##### Supplied material
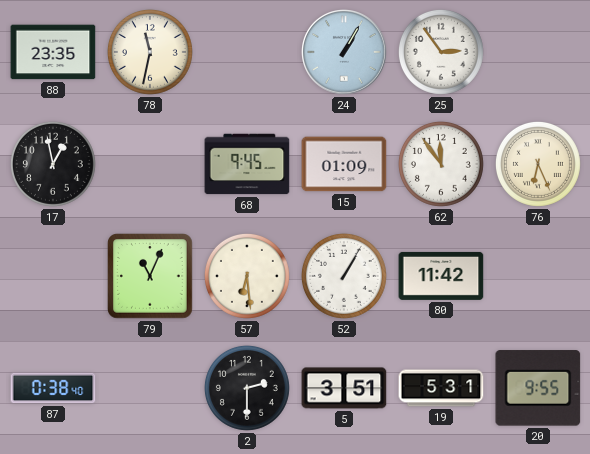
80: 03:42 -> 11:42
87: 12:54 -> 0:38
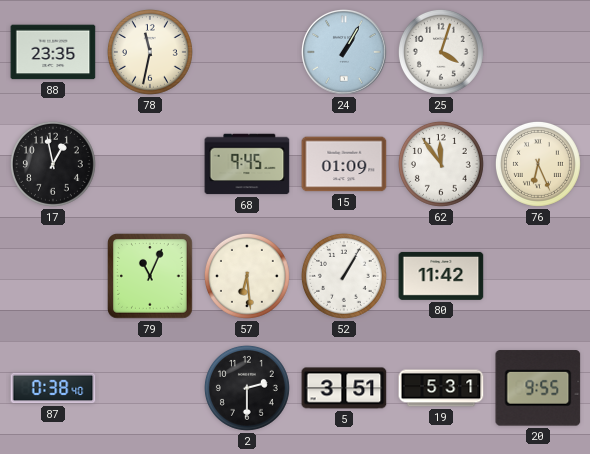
25: 2:54 -> 4:03
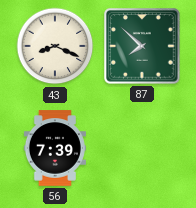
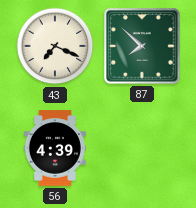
43: 8:19 -> 7:19
56: 7:39 -> 4:39
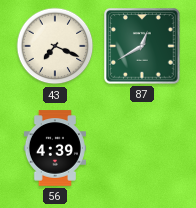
87: 7:52 -> 12:40
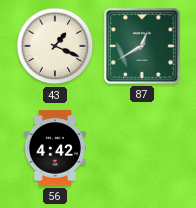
43: 7:19 -> 1:19
56: 4:39 -> 4:42
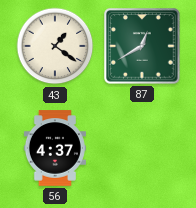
43: 1:19 -> 1:21
56: 4:42 -> 4:37
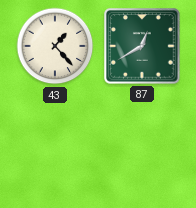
43: 1:21 -> 1:23
56: 4:37 -> none
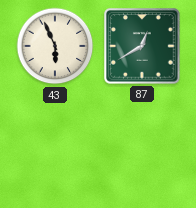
43: 1:23 -> 5:56
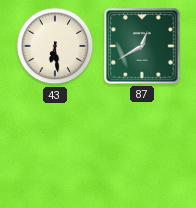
43: 5:56 -> 6:29
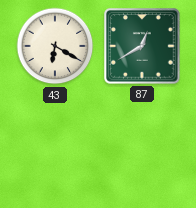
43: 6:29 -> 6:20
##########
Task instructions:
Edit the data above so that "none" becomes "blank", leaving every other line unchanged. Leave the pictures out of your answer.

Correct output:
80: 03:42 -> 11:42
87: 12:54 -> 0:38
25: 2:54 -> 4:03
43: 8:19 -> 7:19
56: 7:39 -> 4:39
87: 7:52 -> 12:40
43: 7:19 -> 1:19
56: 4:39 -> 4:42
43: 1:19 -> 1:21
56: 4:42 -> 4:37
43: 1:21 -> 1:23
56: 4:37 -> blank
43: 1:23 -> 5:56
43: 5:56 -> 6:29
43: 6:29 -> 6:20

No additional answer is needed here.